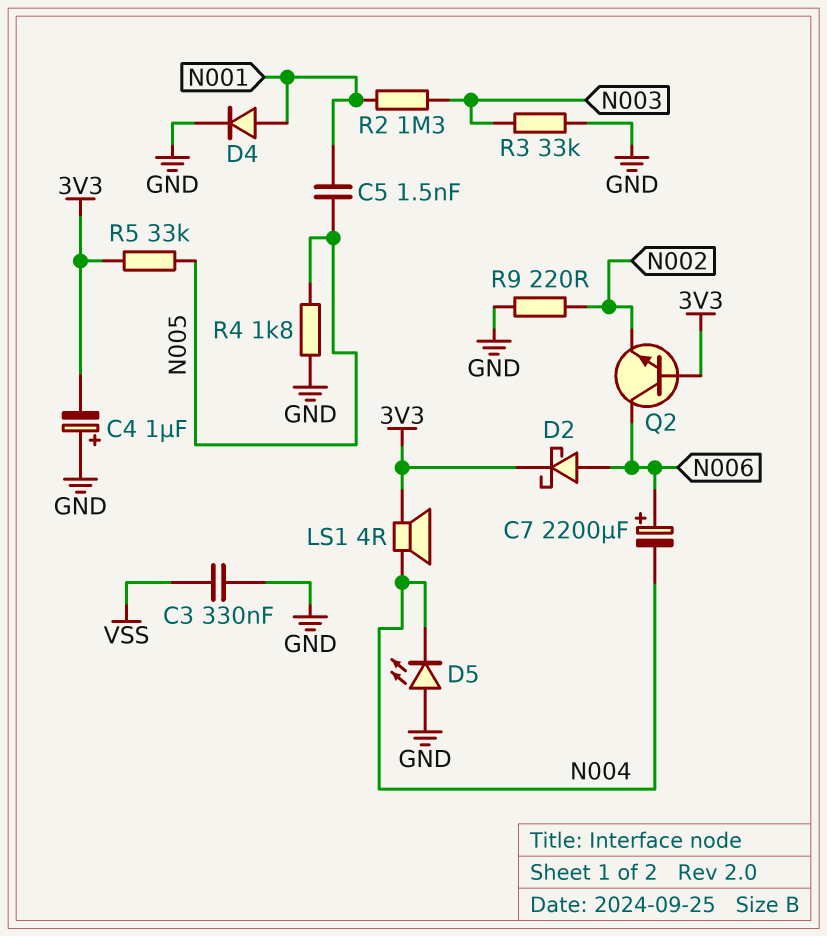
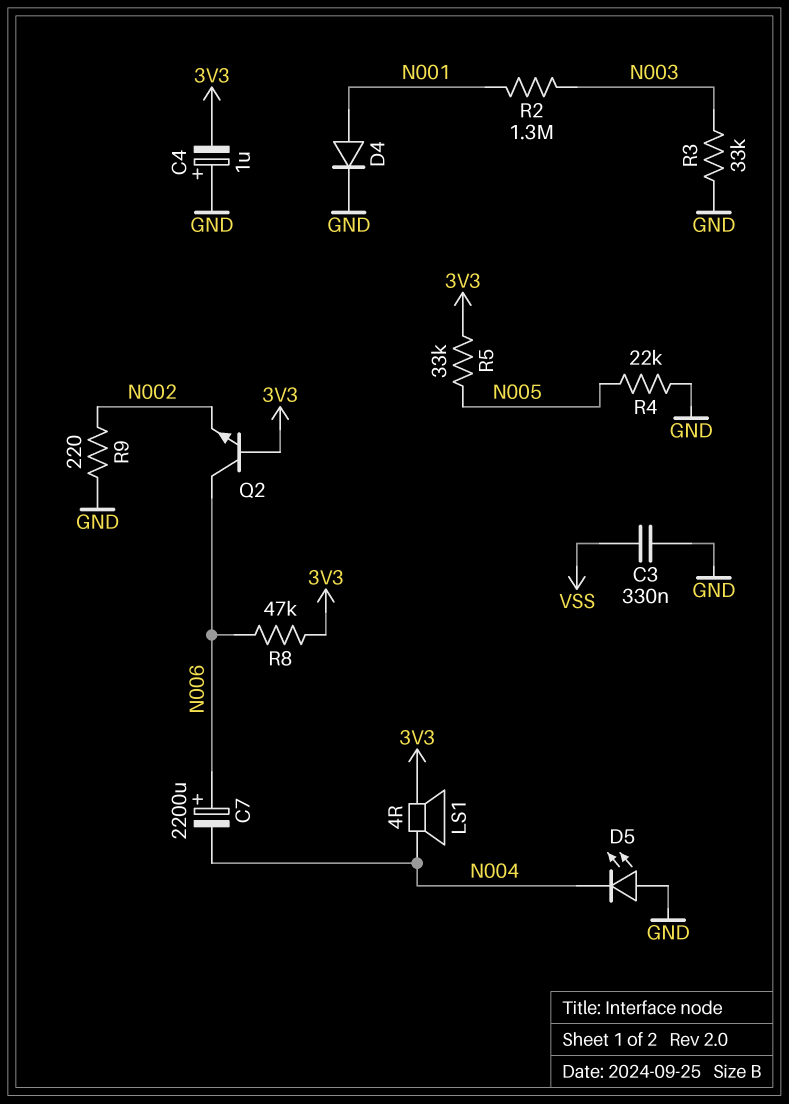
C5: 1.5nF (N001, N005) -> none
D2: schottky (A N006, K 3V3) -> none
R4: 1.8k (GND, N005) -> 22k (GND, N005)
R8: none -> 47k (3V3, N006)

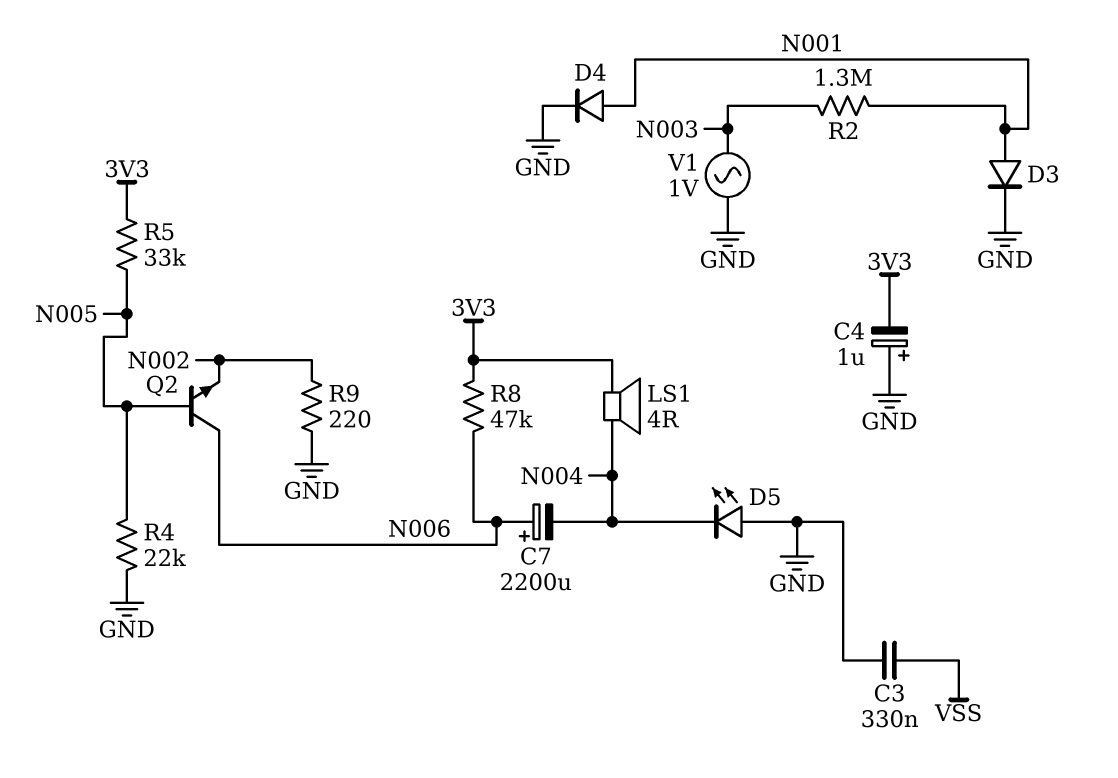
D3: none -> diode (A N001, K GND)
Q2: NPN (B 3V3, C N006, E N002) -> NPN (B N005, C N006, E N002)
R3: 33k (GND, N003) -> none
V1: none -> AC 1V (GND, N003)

****************************************

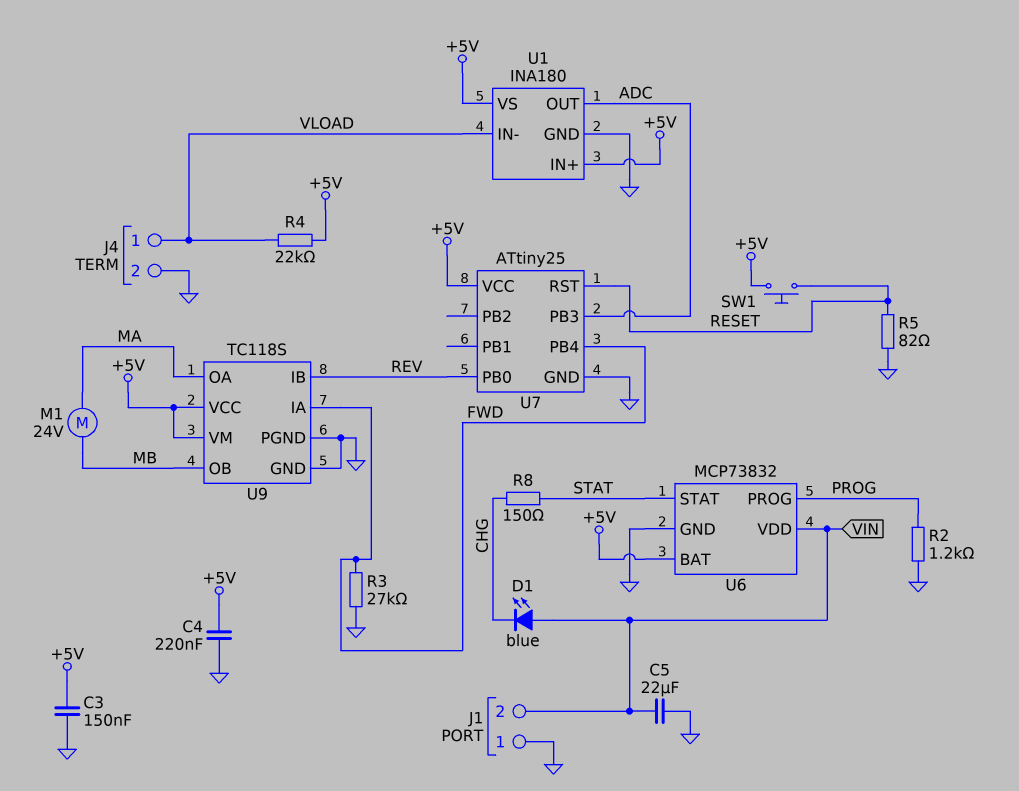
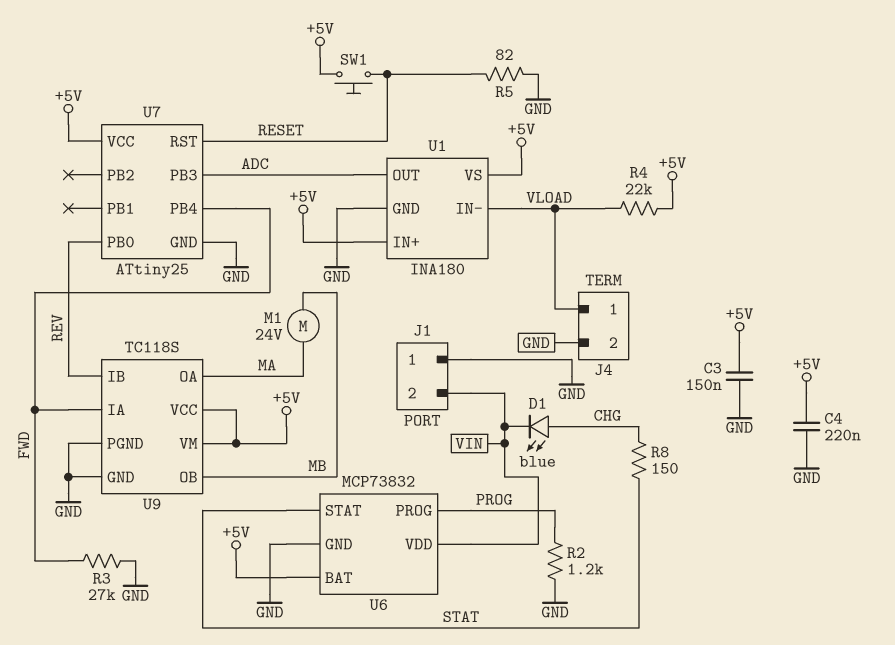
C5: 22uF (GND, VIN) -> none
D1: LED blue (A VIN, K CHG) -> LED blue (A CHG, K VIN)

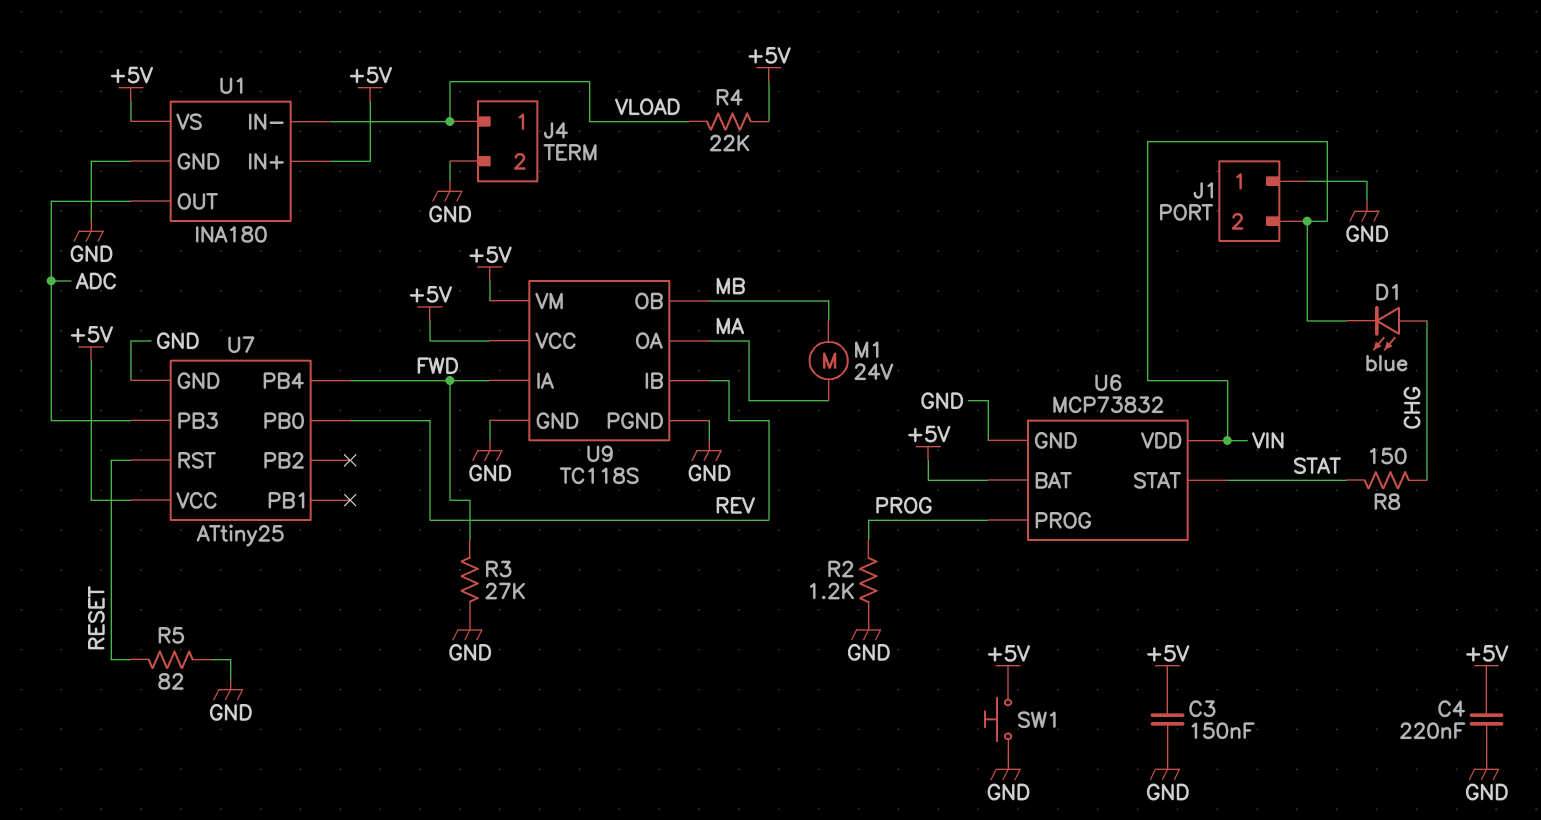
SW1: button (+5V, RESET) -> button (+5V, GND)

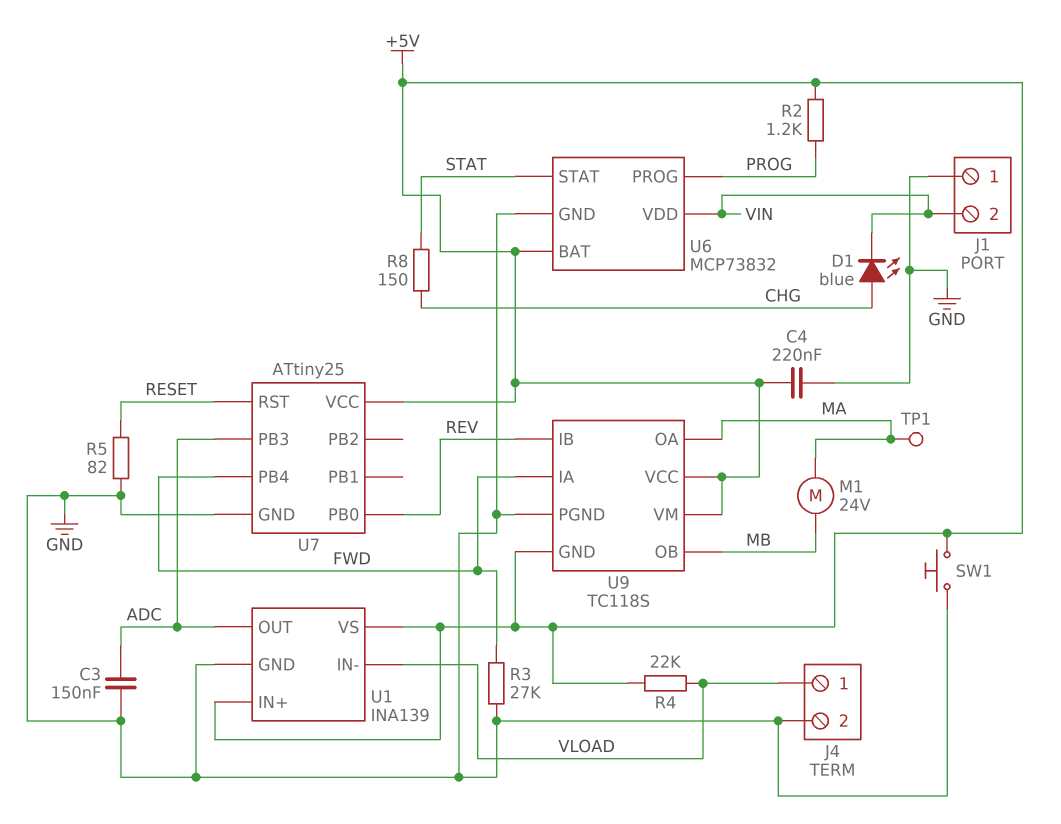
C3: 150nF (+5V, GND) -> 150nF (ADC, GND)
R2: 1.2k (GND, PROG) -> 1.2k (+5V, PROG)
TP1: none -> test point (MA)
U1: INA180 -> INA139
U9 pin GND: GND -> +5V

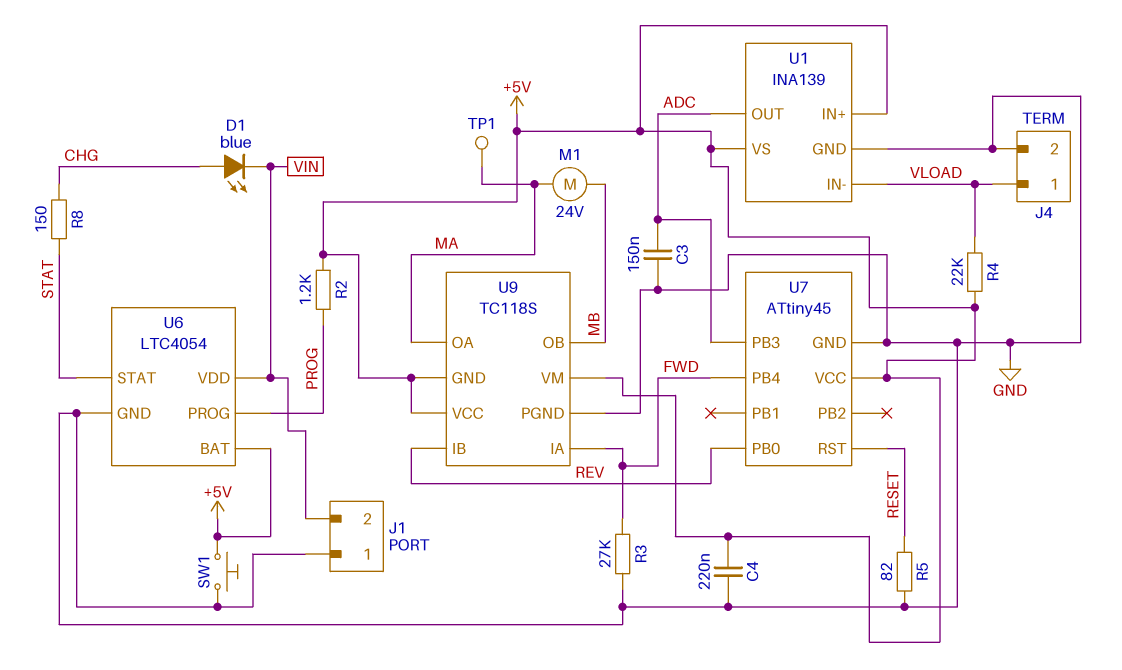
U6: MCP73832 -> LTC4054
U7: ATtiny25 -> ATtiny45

****************************************

Task brief.
Above are the records; print exactly the lines from the line with "D3: none -> diode (A N001, K GND)" to the line with "V1: none -> AC 1V (GND, N003)", including both, and nothing else.

Answer section.
D3: none -> diode (A N001, K GND)
Q2: NPN (B 3V3, C N006, E N002) -> NPN (B N005, C N006, E N002)
R3: 33k (GND, N003) -> none
V1: none -> AC 1V (GND, N003)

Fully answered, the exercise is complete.